▸ What the exercise asks
An exact reproduction of the records is required, with all pictures omitted.

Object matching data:

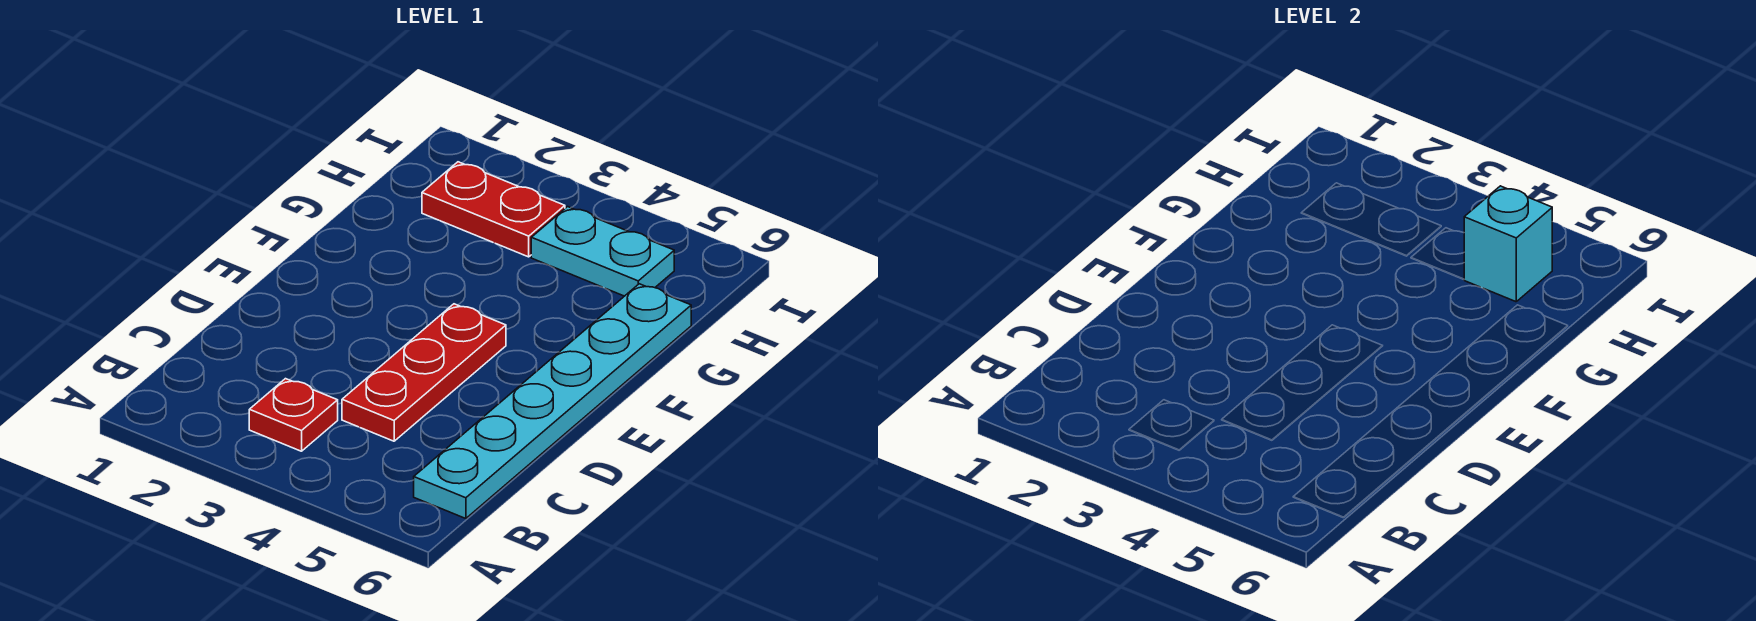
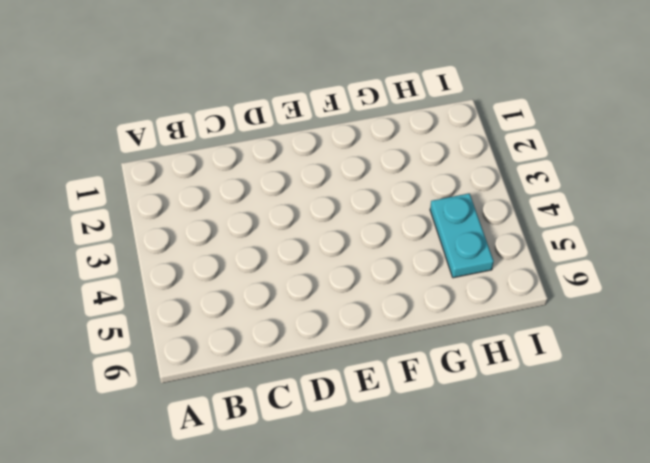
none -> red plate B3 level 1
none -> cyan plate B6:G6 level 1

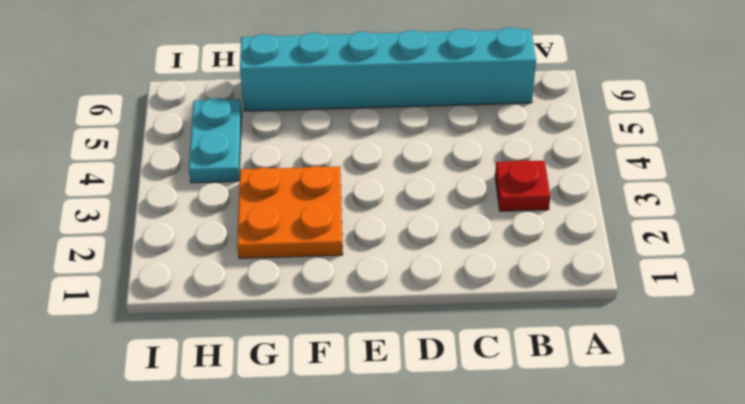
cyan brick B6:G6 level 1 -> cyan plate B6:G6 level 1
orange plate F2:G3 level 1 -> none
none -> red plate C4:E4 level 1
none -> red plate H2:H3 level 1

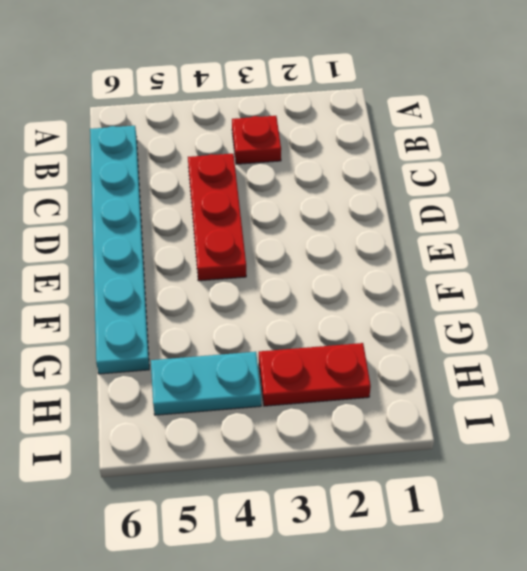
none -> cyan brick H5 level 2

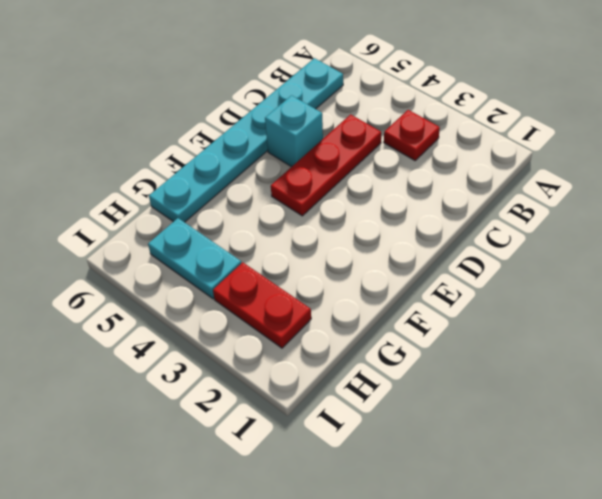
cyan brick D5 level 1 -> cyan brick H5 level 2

▸ Result of this exercise
none -> red plate B3 level 1
none -> cyan plate B6:G6 level 1

cyan brick B6:G6 level 1 -> cyan plate B6:G6 level 1
orange plate F2:G3 level 1 -> none
none -> red plate C4:E4 level 1
none -> red plate H2:H3 level 1

none -> cyan brick H5 level 2

cyan brick D5 level 1 -> cyan brick H5 level 2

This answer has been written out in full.